> [Task description]: Using the material below, tally each line with the string "degrees" and report only the total.

> [Supplied material]:
-------
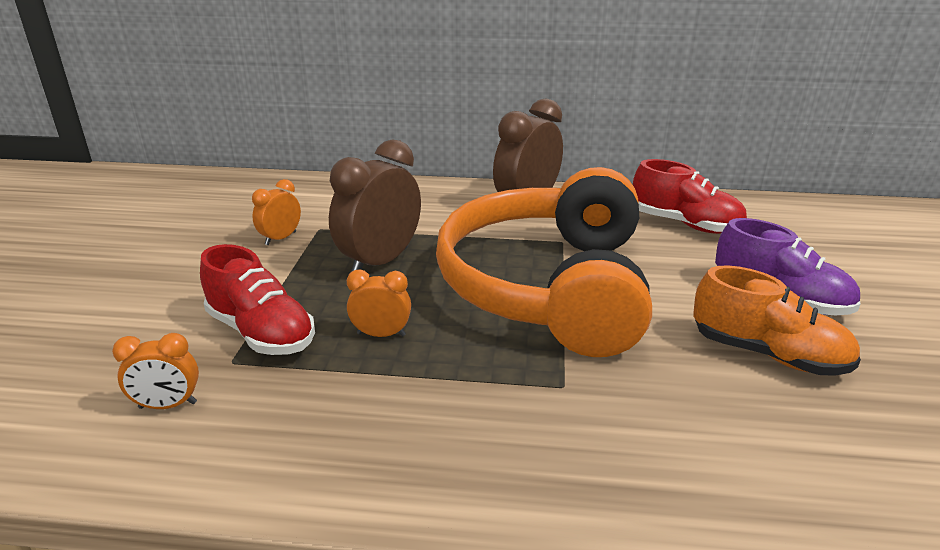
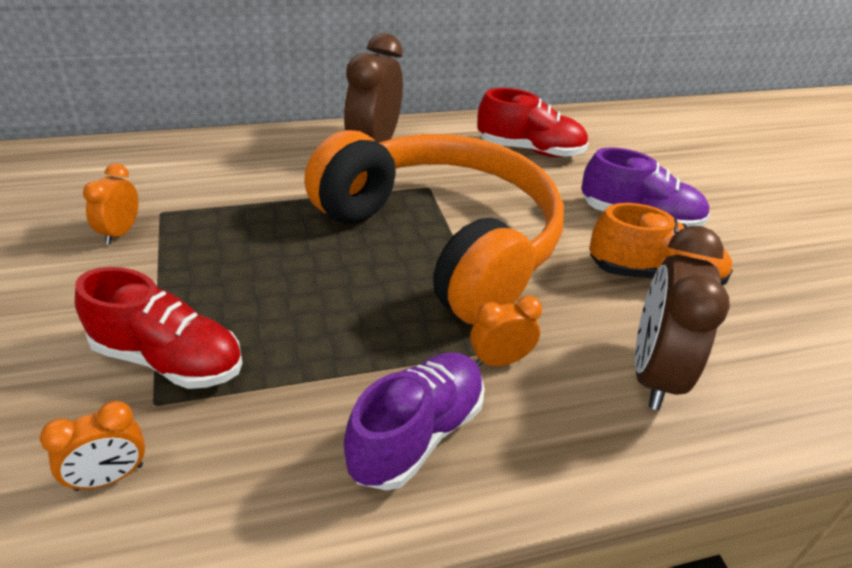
camera: 25 degrees left, 10 degrees up
(380, 262) = (255, 243): brown clock -> brown clock (653, 374)
(381, 334) = (304, 332): orange clock -> orange clock (499, 361)
(432, 437) = (416, 434): none -> purple shoe
(549, 286) = (442, 241): orange headphones -> orange headphones turned 150 degrees clockwise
-------
> [Completed task]: 2